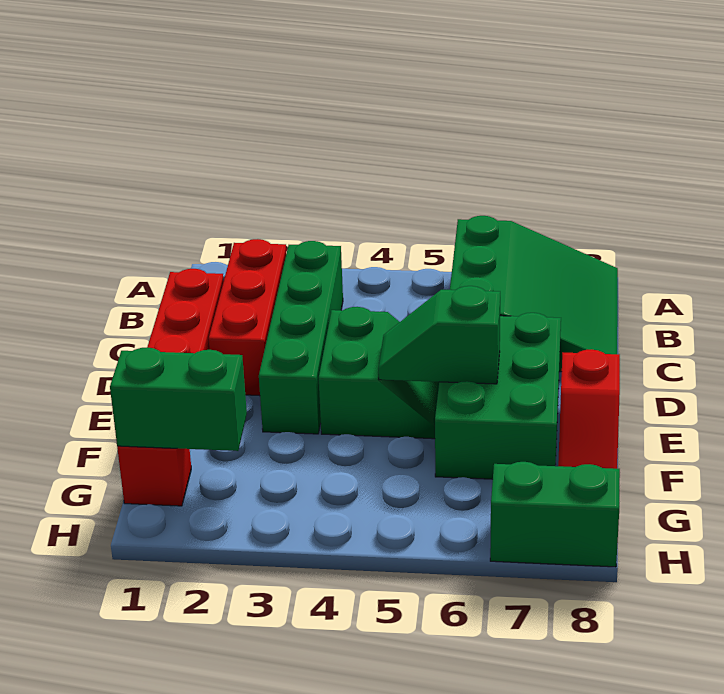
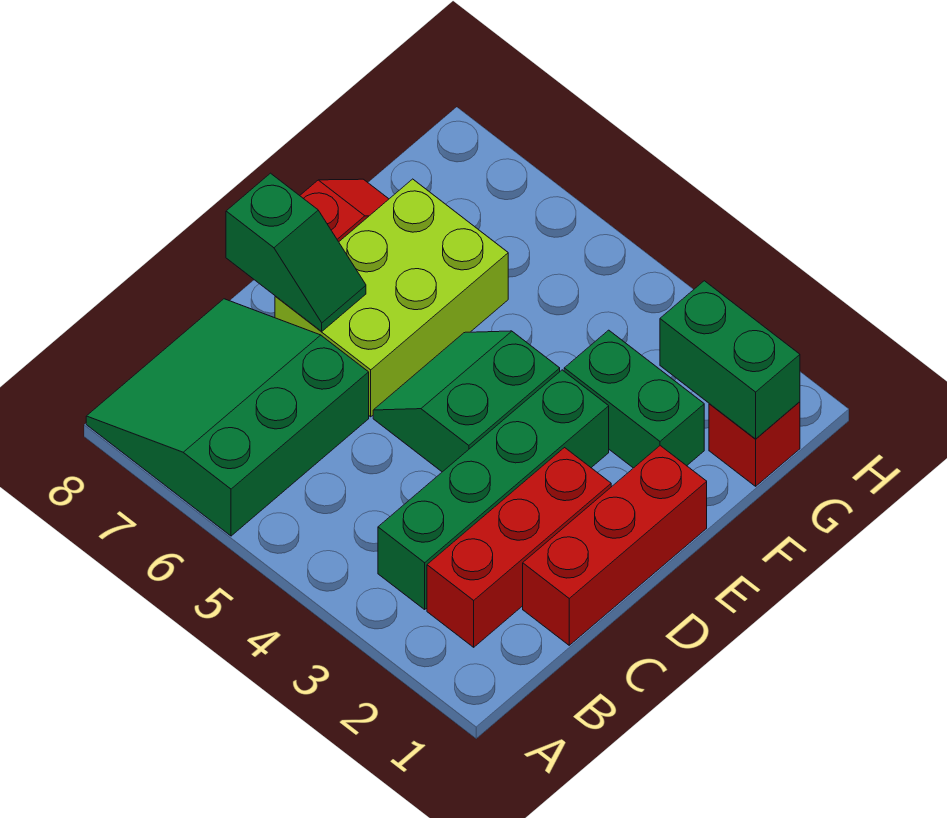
green brick D6:F7 level 1 -> lime brick D6:F7 level 1
green slope E5:E6 level 2 top 6 -> green slope D7:D8 level 2 top 8
green brick H7:H8 level 1 -> green brick F2:F3 level 1

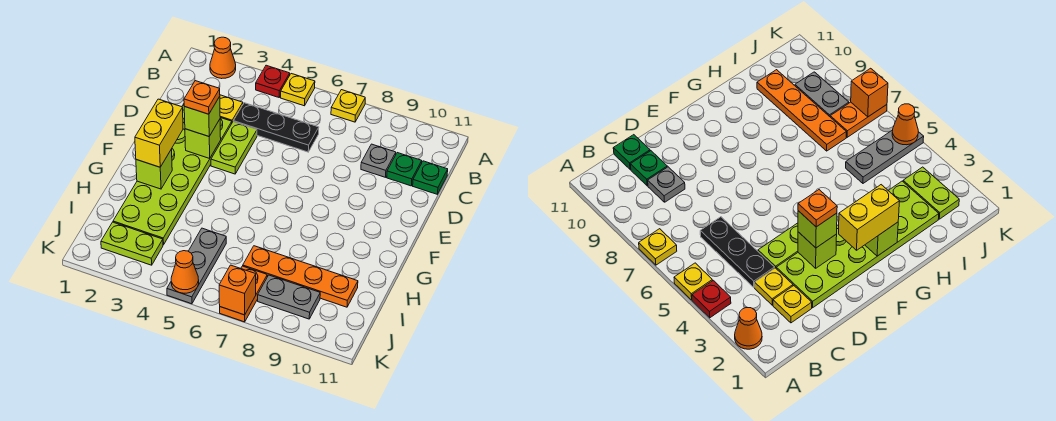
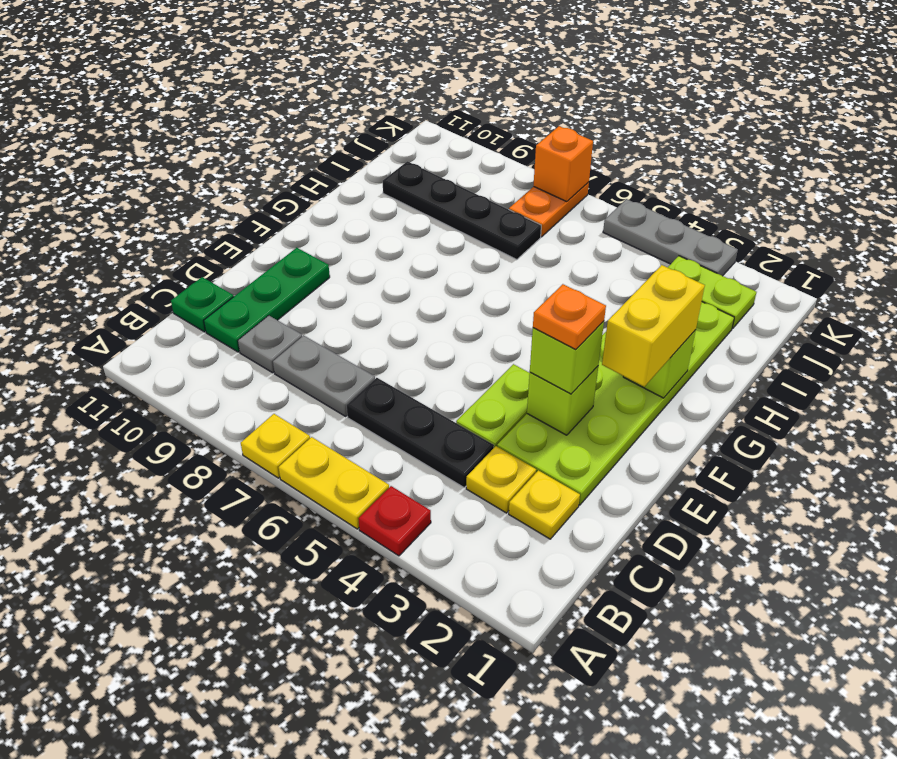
orange cone A2 level 1 -> none
yellow plate A5 level 1 -> yellow plate A5:A6 level 1
green plate C10 level 1 -> green plate C10:E10 level 1
grey plate I5:K5 level 1 -> grey plate K3:K5 level 1
orange plate I7:I10 level 1 -> black plate I7:I10 level 1
grey plate J8:J9 level 1 -> grey plate C7:C8 level 1
orange cone K5 level 2 -> none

INSTRUCTIONS TO FOLLOW
Except for the pictures, the whole listing above should be transcribed exactly.

TASK RESULT
green brick D6:F7 level 1 -> lime brick D6:F7 level 1
green slope E5:E6 level 2 top 6 -> green slope D7:D8 level 2 top 8
green brick H7:H8 level 1 -> green brick F2:F3 level 1

orange cone A2 level 1 -> none
yellow plate A5 level 1 -> yellow plate A5:A6 level 1
green plate C10 level 1 -> green plate C10:E10 level 1
grey plate I5:K5 level 1 -> grey plate K3:K5 level 1
orange plate I7:I10 level 1 -> black plate I7:I10 level 1
grey plate J8:J9 level 1 -> grey plate C7:C8 level 1
orange cone K5 level 2 -> none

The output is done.